#### ENTRIES SHOWN:
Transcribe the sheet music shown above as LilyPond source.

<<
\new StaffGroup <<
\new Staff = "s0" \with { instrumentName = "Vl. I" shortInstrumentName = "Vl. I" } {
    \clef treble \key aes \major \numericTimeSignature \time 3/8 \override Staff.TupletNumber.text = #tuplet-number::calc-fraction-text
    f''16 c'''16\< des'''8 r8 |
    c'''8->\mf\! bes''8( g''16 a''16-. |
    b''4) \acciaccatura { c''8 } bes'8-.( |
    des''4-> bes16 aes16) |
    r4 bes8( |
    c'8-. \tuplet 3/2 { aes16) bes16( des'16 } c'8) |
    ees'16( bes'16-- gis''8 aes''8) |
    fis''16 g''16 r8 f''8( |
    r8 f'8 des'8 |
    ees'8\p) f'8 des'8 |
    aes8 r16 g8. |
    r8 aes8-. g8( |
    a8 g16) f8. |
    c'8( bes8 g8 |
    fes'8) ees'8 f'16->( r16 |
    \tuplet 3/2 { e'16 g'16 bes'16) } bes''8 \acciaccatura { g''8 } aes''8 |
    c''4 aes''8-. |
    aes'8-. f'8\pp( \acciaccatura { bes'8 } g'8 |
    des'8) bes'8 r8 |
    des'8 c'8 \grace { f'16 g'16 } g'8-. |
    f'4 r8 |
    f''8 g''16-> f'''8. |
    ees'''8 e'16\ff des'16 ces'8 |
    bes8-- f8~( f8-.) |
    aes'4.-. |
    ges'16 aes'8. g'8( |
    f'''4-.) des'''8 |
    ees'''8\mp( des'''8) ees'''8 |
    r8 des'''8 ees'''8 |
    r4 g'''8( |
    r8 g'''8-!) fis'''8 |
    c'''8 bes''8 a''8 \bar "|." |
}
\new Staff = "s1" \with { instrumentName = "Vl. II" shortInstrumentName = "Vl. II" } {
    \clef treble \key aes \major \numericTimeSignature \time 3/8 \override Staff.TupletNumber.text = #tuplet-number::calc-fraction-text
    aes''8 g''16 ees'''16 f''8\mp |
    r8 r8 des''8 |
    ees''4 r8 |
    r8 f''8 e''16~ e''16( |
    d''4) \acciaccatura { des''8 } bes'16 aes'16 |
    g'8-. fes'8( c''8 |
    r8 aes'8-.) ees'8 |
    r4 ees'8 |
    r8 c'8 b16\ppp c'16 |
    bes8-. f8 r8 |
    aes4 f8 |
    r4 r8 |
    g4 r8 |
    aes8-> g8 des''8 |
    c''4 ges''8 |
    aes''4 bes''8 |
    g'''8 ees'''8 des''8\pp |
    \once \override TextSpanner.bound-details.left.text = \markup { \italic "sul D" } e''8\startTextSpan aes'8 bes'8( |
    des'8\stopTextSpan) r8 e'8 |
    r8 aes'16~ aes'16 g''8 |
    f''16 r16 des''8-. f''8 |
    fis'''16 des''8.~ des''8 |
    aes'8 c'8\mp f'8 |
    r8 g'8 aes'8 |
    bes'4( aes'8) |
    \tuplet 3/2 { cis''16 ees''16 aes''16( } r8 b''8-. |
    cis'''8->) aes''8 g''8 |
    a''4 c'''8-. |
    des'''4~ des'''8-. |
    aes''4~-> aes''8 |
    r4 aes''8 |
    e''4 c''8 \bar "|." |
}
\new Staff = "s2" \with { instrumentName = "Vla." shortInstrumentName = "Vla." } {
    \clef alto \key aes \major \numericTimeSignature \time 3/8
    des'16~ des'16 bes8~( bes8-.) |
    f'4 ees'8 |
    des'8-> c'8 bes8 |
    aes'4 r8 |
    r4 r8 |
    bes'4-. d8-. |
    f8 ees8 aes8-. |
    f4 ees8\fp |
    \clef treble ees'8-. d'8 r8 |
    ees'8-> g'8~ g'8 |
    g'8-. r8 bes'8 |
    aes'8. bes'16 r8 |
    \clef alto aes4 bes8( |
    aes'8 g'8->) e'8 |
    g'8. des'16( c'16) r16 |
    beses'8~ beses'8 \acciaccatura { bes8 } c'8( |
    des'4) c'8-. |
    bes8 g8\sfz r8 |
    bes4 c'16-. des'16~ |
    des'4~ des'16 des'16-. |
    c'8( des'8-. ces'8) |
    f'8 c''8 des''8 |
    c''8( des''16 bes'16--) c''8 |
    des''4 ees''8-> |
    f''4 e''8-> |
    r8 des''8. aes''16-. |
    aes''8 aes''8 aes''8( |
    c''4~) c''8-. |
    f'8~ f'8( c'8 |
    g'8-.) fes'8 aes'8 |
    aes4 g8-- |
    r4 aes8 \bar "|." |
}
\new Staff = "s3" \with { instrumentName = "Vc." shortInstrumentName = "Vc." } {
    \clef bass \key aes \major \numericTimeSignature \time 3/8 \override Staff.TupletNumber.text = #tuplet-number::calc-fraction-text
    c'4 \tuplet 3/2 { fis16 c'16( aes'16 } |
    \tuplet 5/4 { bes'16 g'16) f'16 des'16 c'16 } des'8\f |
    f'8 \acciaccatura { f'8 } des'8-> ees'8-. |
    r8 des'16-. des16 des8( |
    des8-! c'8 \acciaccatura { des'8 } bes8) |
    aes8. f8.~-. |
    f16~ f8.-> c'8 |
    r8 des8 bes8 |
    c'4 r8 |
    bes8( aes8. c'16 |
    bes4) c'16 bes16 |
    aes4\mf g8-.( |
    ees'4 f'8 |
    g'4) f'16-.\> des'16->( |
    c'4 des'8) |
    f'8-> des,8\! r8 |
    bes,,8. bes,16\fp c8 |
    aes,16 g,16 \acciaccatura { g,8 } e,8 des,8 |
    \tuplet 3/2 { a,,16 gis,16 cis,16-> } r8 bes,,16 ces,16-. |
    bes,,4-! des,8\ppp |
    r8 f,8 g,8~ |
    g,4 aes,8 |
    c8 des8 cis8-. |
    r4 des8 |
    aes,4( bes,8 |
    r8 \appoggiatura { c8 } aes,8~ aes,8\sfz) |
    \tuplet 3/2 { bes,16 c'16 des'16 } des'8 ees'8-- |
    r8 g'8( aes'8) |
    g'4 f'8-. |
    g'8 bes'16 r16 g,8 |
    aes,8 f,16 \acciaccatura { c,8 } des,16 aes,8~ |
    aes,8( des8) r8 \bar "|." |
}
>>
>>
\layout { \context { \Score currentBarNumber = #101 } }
* * *
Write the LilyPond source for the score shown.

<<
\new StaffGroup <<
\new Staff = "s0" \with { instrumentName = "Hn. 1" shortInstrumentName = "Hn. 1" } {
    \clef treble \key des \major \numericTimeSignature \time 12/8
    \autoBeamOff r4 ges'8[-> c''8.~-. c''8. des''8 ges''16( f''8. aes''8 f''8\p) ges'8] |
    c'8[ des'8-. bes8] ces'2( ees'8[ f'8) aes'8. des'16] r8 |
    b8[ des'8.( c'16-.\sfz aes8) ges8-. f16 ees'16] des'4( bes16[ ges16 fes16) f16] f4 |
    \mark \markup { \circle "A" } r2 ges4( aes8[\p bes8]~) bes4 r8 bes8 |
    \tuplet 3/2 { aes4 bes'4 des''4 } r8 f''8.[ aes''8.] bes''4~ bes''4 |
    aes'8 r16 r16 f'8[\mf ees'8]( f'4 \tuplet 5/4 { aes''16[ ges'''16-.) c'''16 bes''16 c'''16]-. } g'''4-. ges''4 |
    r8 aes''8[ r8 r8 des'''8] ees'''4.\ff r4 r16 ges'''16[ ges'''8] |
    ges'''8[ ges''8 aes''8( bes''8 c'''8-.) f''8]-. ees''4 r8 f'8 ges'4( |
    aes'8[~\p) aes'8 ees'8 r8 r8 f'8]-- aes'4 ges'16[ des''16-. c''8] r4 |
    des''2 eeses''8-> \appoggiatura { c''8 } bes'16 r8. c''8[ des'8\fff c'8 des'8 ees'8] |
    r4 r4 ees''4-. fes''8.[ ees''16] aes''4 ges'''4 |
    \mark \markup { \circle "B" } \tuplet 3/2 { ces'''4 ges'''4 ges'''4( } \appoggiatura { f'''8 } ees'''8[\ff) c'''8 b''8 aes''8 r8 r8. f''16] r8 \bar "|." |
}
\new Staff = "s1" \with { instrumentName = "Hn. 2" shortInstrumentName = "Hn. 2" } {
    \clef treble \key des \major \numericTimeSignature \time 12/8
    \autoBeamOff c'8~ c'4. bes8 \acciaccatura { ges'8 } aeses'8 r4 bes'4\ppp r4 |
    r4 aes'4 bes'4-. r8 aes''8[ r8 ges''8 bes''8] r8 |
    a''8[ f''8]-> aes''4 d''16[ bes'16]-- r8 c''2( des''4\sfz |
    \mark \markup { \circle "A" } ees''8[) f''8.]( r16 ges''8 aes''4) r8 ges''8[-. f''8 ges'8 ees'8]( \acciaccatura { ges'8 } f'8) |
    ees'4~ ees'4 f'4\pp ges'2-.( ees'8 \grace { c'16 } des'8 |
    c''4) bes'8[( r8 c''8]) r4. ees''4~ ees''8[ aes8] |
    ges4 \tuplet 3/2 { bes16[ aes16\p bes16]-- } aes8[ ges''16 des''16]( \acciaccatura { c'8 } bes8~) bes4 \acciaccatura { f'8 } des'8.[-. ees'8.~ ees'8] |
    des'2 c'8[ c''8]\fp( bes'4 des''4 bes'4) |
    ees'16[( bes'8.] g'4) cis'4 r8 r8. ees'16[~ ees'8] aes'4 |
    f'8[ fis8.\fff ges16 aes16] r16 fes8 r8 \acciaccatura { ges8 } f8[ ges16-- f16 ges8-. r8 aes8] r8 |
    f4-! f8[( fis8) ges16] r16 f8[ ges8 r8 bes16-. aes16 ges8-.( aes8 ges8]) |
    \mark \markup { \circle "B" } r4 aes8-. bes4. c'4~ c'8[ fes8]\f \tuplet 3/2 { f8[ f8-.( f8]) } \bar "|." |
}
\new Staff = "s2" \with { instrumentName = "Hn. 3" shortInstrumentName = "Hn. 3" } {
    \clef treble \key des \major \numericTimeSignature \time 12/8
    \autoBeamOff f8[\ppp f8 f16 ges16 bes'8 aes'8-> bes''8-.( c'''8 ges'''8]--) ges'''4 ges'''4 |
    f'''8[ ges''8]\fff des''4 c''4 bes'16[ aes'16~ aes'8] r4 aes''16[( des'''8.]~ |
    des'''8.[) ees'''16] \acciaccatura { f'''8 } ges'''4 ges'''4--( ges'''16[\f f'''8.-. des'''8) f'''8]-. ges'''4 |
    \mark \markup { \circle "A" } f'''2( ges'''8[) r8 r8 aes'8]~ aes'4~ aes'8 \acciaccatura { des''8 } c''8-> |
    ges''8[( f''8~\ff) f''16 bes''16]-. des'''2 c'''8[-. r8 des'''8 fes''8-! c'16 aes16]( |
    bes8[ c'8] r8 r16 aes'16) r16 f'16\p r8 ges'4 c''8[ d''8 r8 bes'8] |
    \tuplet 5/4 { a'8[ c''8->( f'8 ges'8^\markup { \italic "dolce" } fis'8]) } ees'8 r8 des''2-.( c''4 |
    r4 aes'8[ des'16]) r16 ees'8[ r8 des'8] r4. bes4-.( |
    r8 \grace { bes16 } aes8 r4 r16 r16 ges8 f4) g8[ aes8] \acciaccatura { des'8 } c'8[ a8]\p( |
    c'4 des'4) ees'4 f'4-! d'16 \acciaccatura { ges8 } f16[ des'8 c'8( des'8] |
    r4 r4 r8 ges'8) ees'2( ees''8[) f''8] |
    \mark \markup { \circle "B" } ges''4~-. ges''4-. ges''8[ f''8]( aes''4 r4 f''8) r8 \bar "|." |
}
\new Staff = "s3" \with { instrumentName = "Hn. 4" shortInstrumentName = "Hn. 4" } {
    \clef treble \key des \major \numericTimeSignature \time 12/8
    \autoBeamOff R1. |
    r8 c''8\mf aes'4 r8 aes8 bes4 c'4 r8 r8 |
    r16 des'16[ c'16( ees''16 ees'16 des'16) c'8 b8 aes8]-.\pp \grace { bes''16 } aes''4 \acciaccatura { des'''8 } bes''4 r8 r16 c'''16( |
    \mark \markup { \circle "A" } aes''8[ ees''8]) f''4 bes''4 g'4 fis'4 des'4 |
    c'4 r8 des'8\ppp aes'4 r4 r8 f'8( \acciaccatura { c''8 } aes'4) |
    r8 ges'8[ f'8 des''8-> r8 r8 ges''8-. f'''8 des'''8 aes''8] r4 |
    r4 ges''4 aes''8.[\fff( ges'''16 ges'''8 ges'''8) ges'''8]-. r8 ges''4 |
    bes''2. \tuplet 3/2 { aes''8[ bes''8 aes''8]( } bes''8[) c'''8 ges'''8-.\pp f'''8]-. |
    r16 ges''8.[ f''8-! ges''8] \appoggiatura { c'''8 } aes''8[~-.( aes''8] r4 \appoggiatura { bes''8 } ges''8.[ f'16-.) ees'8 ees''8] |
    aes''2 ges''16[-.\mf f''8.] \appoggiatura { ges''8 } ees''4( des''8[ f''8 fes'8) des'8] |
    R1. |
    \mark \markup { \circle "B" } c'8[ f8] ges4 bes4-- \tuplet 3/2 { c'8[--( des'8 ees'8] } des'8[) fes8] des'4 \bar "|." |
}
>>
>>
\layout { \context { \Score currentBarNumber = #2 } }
---
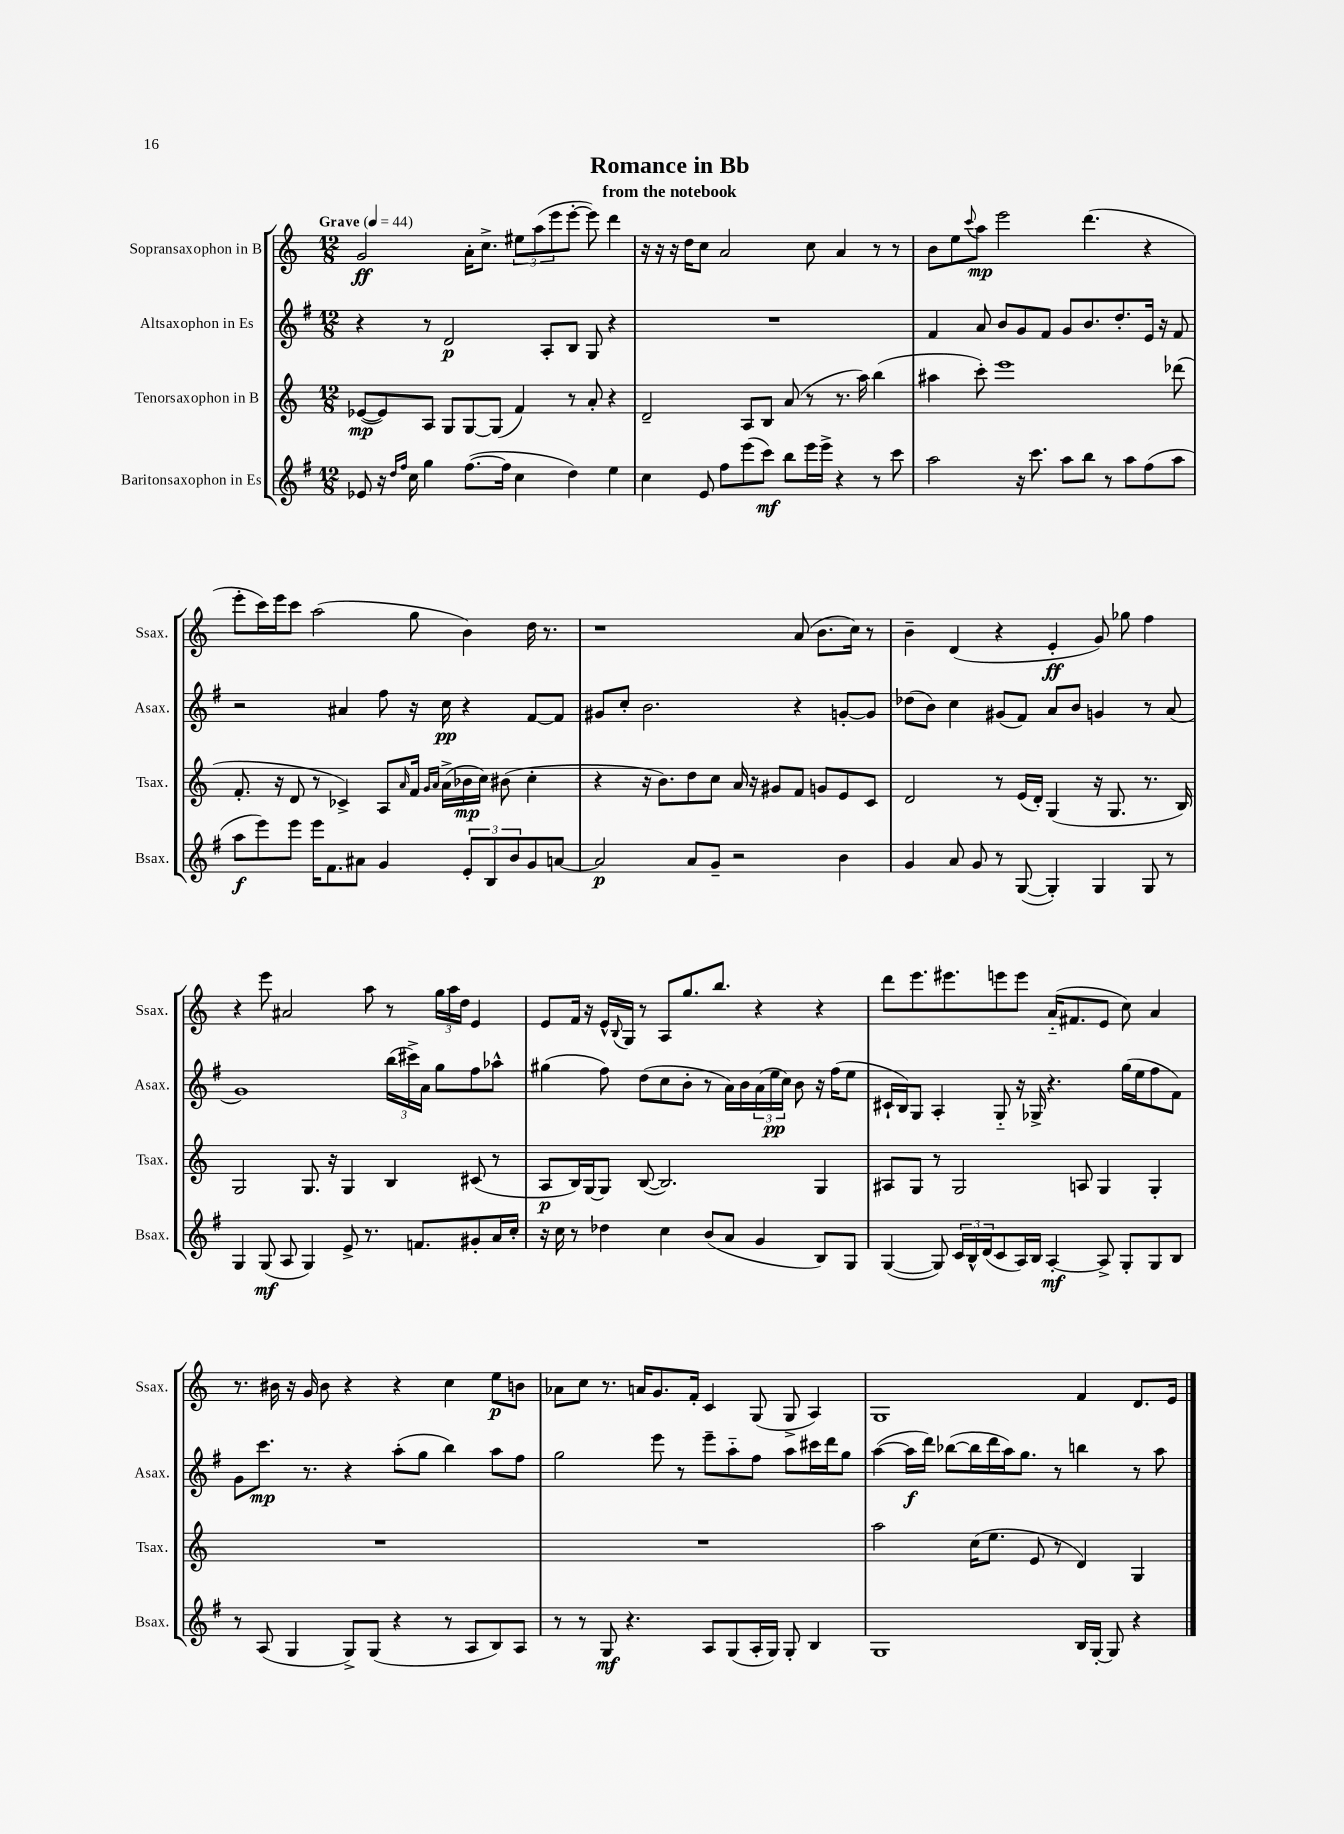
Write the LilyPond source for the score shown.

#### YOUR OBJECTIVE:
Rewrite the lines from the one containing "Transcribe the sheet" through the one containing "g'''8 ees'''8 des''8\pp |", putting "appoggiatura" wherever "acciaccatura" appears and leaving everything else the same.

#### THE OUTPUT:
Transcribe the sheet music shown above as LilyPond source.

<<
\new StaffGroup <<
\new Staff = "s0" \with { instrumentName = "Vl. I" shortInstrumentName = "Vl. I" } {
    \clef treble \key aes \major \numericTimeSignature \time 3/8 \override Staff.TupletNumber.text = #tuplet-number::calc-fraction-text
    f''16 c'''16\< des'''8 r8 |
    c'''8->\mf\! bes''8( g''16 a''16-. |
    b''4) \appoggiatura { c''8 } bes'8-.( |
    des''4-> bes16 aes16) |
    r4 bes8( |
    c'8-. \tuplet 3/2 { aes16) bes16( des'16 } c'8) |
    ees'16( bes'16-- gis''8 aes''8) |
    fis''16 g''16 r8 f''8( |
    r8 f'8 des'8 |
    ees'8\p) f'8 des'8 |
    aes8 r16 g8. |
    r8 aes8-. g8( |
    a8 g16) f8. |
    c'8( bes8 g8 |
    fes'8) ees'8 f'16->( r16 |
    \tuplet 3/2 { e'16 g'16 bes'16) } bes''8 \appoggiatura { g''8 } aes''8 |
    c''4 aes''8-. |
    aes'8-. f'8\pp( \appoggiatura { bes'8 } g'8 |
    des'8) bes'8 r8 |
    des'8 c'8 \grace { f'16 g'16 } g'8-. |
    f'4 r8 |
    f''8 g''16-> f'''8. |
    ees'''8 e'16\ff des'16 ces'8 |
    bes8-- f8~( f8-.) |
    aes'4.-. |
    ges'16 aes'8. g'8( |
    f'''4-.) des'''8 |
    ees'''8\mp( des'''8) ees'''8 |
    r8 des'''8 ees'''8 |
    r4 g'''8( |
    r8 g'''8-!) fis'''8 |
    c'''8 bes''8 a''8 \bar "|." |
}
\new Staff = "s1" \with { instrumentName = "Vl. II" shortInstrumentName = "Vl. II" } {
    \clef treble \key aes \major \numericTimeSignature \time 3/8 \override Staff.TupletNumber.text = #tuplet-number::calc-fraction-text
    aes''8 g''16 ees'''16 f''8\mp |
    r8 r8 des''8 |
    ees''4 r8 |
    r8 f''8 e''16~ e''16( |
    d''4) \appoggiatura { des''8 } bes'16 aes'16 |
    g'8-. fes'8( c''8 |
    r8 aes'8-.) ees'8 |
    r4 ees'8 |
    r8 c'8 b16\ppp c'16 |
    bes8-. f8 r8 |
    aes4 f8 |
    r4 r8 |
    g4 r8 |
    aes8-> g8 des''8 |
    c''4 ges''8 |
    aes''4 bes''8 |
    g'''8 ees'''8 des''8\pp |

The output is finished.